Goal of the exercise: Of the lines below, write out exactly those from the line with "C104: 100nF (0V, U101/RST)" through the line with "U105: 24LC64 -> 24LC256", both included, and skip the rest.

Exercise input:
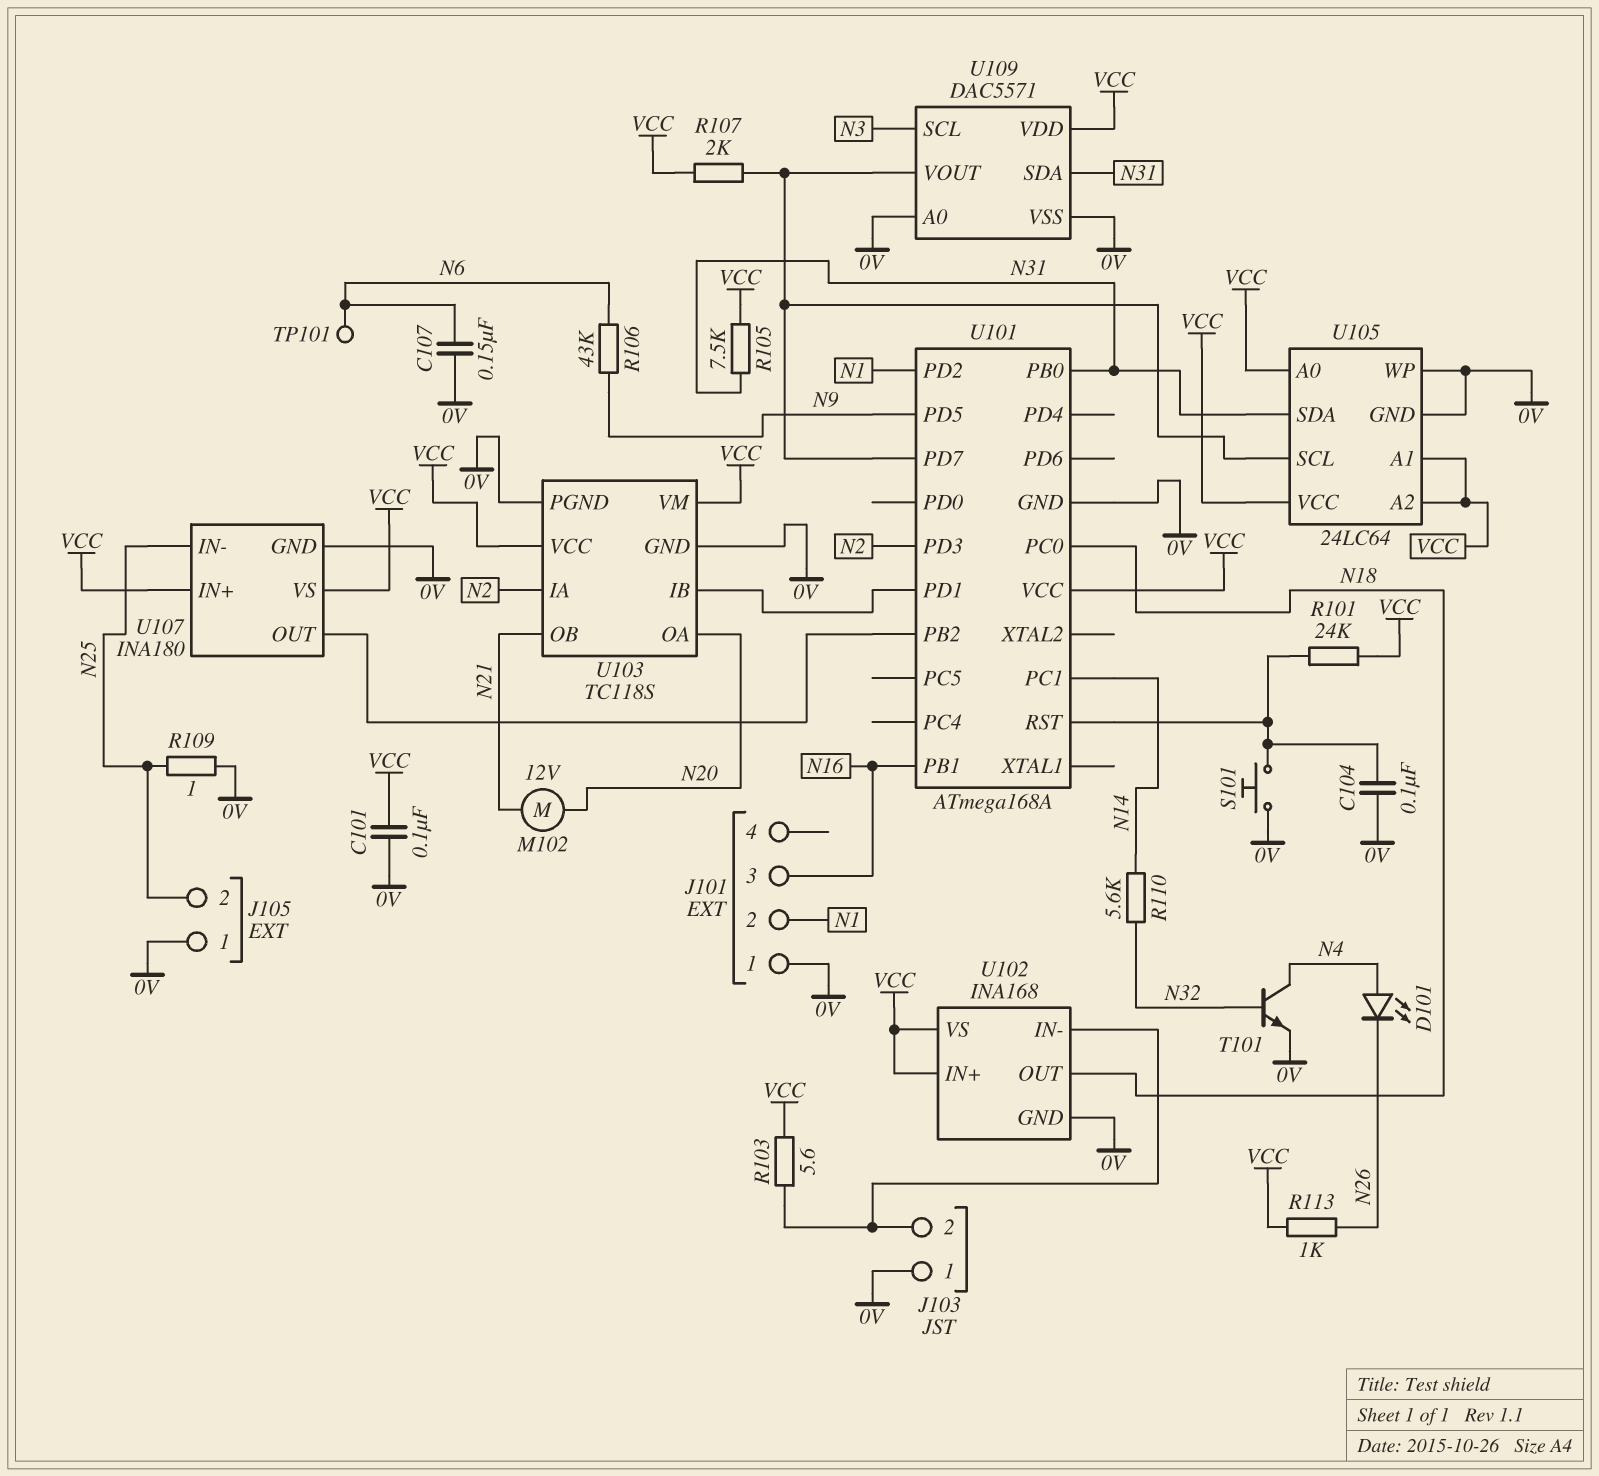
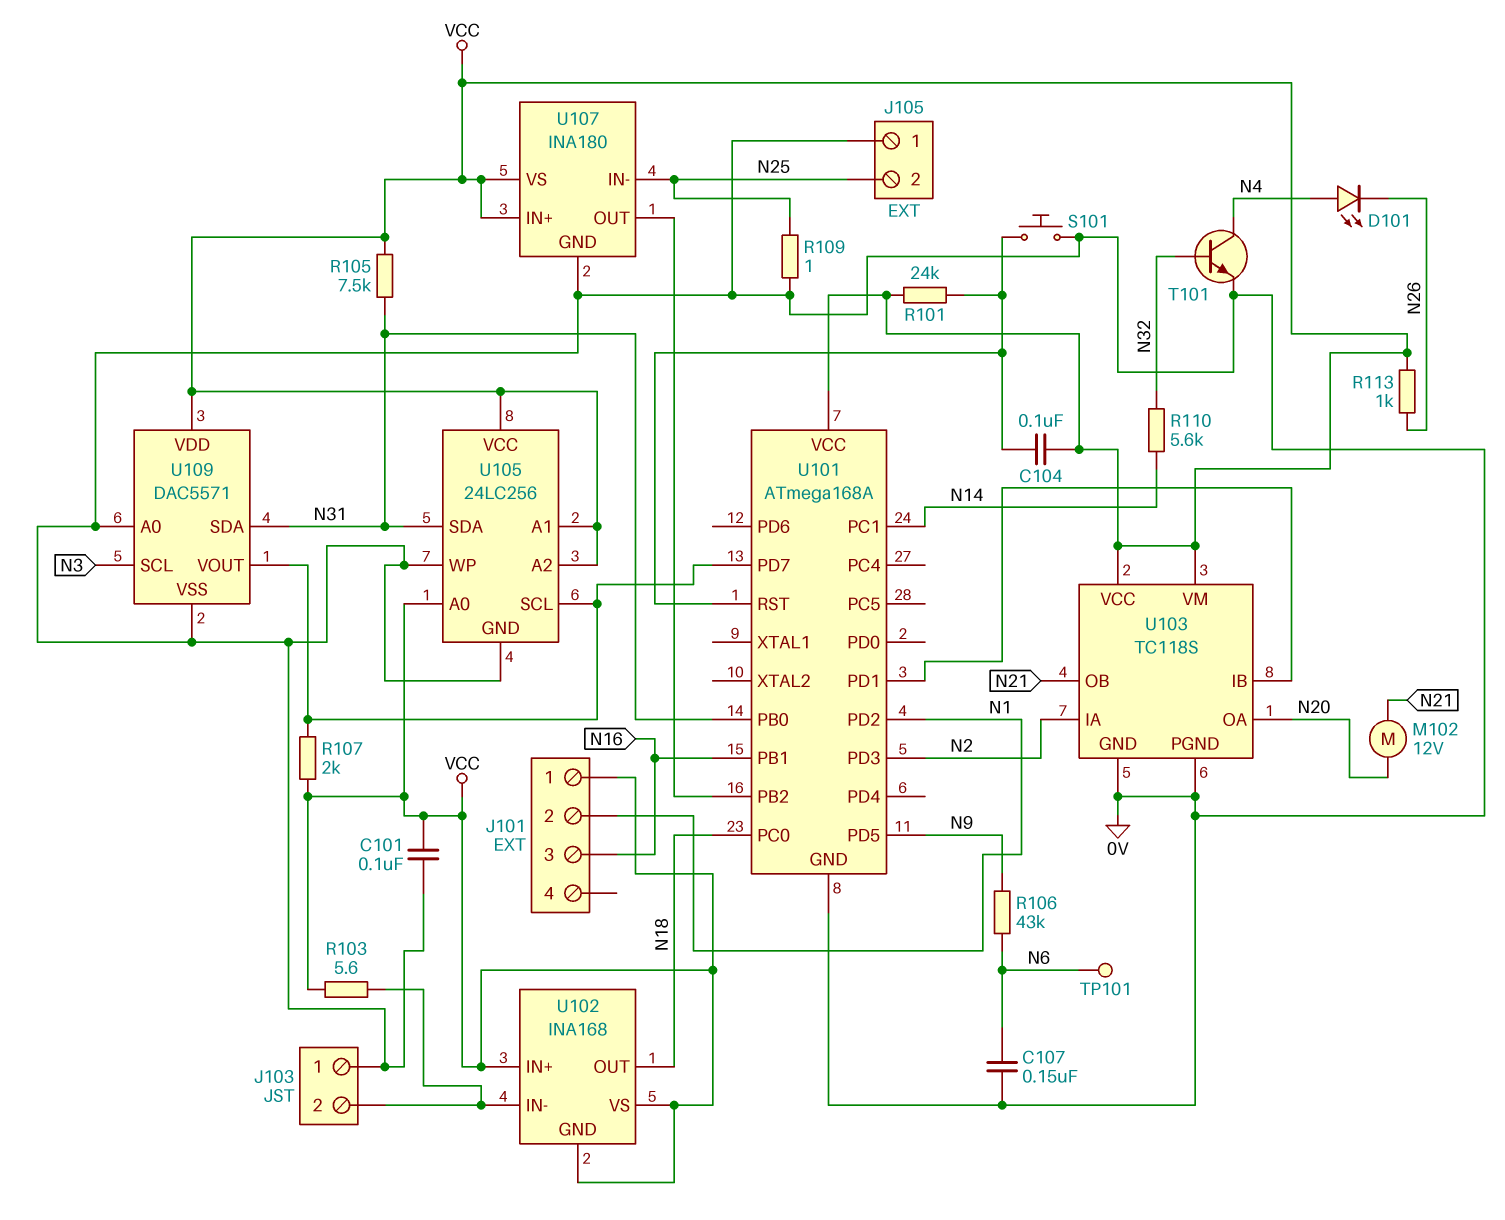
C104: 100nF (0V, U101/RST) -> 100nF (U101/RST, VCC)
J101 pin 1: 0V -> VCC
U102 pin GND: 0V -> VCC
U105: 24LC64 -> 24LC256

* * *

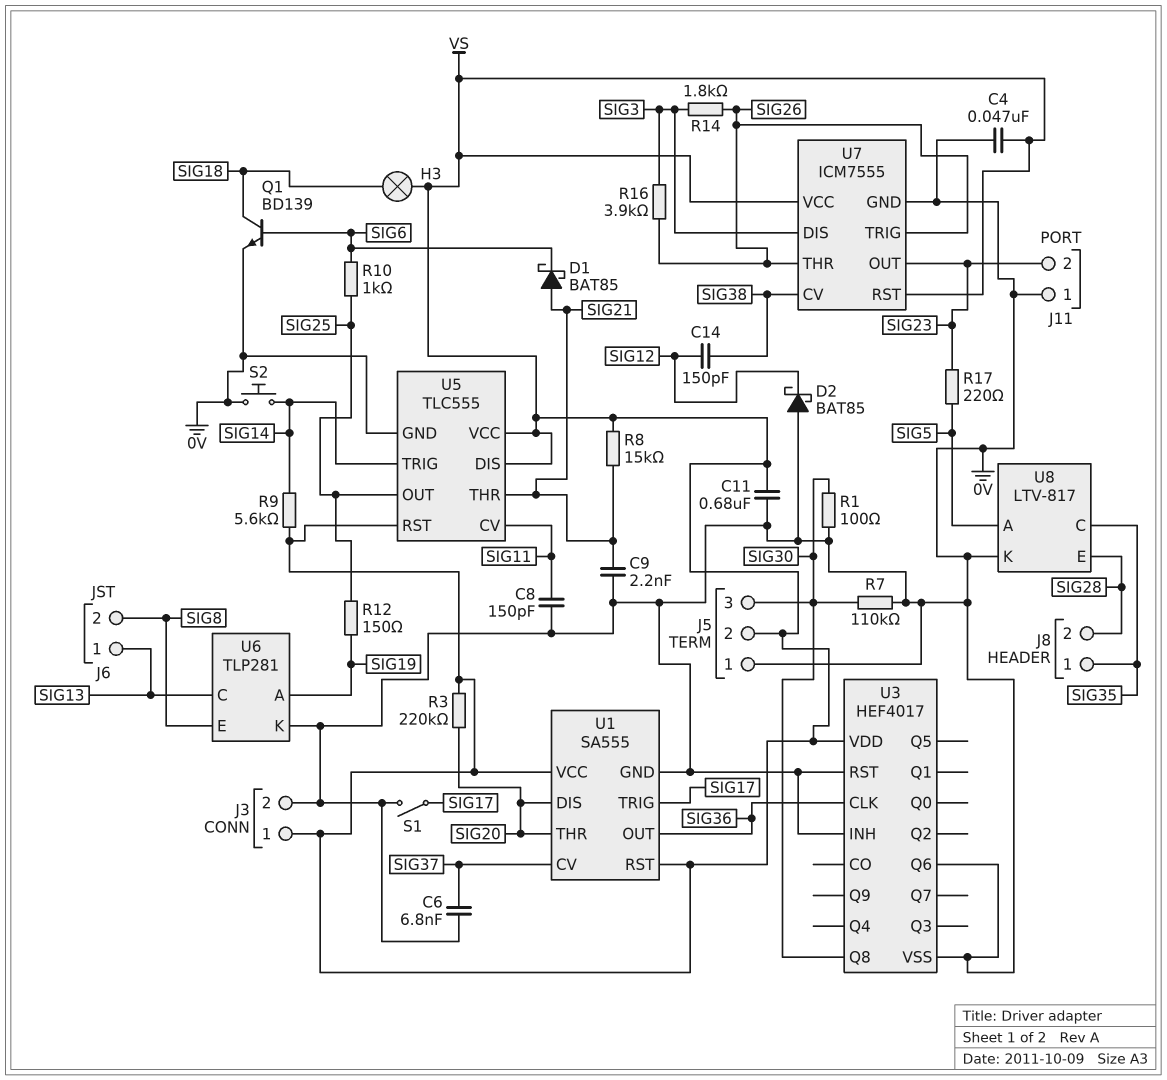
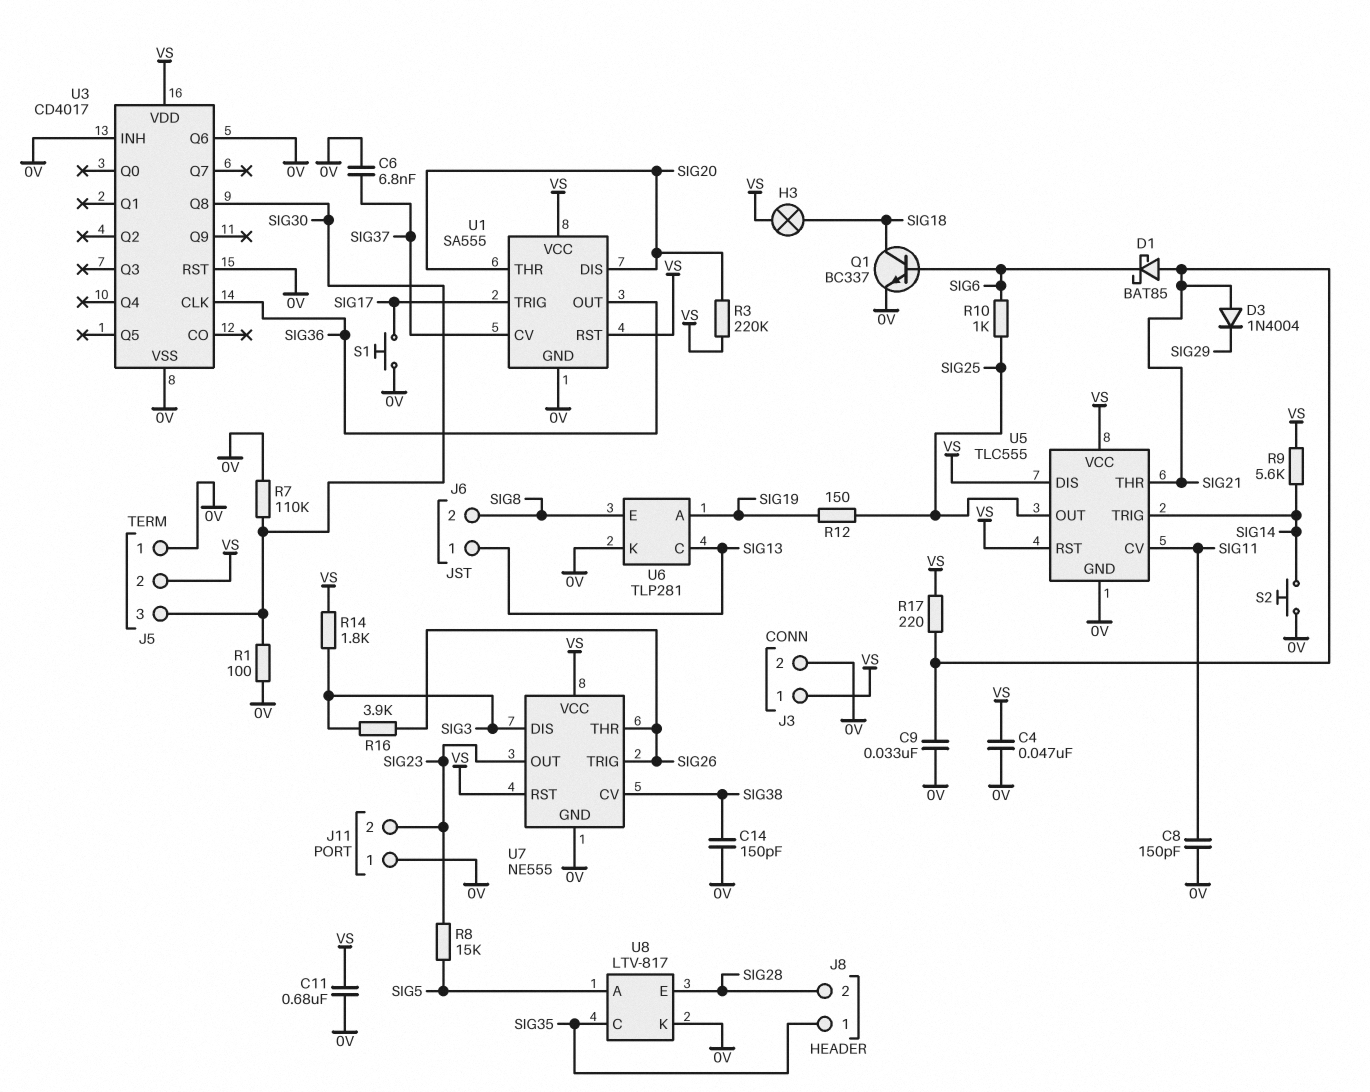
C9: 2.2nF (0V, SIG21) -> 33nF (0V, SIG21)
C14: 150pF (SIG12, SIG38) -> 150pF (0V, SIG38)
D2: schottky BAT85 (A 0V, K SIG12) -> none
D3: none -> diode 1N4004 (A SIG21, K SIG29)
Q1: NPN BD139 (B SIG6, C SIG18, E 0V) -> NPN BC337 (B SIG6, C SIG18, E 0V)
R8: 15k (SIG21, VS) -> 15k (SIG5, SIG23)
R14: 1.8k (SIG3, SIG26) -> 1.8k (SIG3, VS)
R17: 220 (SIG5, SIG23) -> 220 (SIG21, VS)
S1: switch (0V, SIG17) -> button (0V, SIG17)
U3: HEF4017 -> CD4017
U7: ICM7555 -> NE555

Exercise output:
C104: 100nF (0V, U101/RST) -> 100nF (U101/RST, VCC)
J101 pin 1: 0V -> VCC
U102 pin GND: 0V -> VCC
U105: 24LC64 -> 24LC256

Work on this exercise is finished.